◆ **Task prompt**: Copy everything word for word, from the line that contains "Point (73, 518) is in front." down through the last of the items.

◆ **Data to use**:
......

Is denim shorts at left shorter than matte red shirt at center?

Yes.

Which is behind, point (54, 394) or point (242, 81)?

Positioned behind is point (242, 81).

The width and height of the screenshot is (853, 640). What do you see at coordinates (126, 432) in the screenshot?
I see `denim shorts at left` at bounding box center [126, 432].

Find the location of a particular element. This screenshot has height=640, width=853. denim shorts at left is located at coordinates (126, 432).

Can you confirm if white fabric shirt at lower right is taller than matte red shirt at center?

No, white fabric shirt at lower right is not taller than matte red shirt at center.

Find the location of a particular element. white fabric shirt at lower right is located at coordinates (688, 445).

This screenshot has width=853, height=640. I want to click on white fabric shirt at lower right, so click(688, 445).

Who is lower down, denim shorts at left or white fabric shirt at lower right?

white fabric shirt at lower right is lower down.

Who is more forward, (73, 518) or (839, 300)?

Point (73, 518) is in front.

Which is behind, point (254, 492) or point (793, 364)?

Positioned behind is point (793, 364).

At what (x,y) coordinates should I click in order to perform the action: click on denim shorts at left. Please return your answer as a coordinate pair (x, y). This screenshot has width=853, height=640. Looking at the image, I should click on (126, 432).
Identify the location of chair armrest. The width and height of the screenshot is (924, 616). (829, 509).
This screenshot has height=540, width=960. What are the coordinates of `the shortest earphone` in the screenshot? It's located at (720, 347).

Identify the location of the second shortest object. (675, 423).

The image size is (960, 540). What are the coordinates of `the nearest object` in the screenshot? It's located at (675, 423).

......

◆ **Answer to the task**:
Point (73, 518) is in front.

Which is behind, point (254, 492) or point (793, 364)?

Positioned behind is point (793, 364).

At what (x,y) coordinates should I click in order to perform the action: click on denim shorts at left. Please return your answer as a coordinate pair (x, y). This screenshot has width=853, height=640. Looking at the image, I should click on (126, 432).
Identify the location of chair armrest. The width and height of the screenshot is (924, 616). (829, 509).
This screenshot has height=540, width=960. What are the coordinates of `the shortest earphone` in the screenshot? It's located at (720, 347).

Identify the location of the second shortest object. (675, 423).

The image size is (960, 540). What are the coordinates of `the nearest object` in the screenshot? It's located at (675, 423).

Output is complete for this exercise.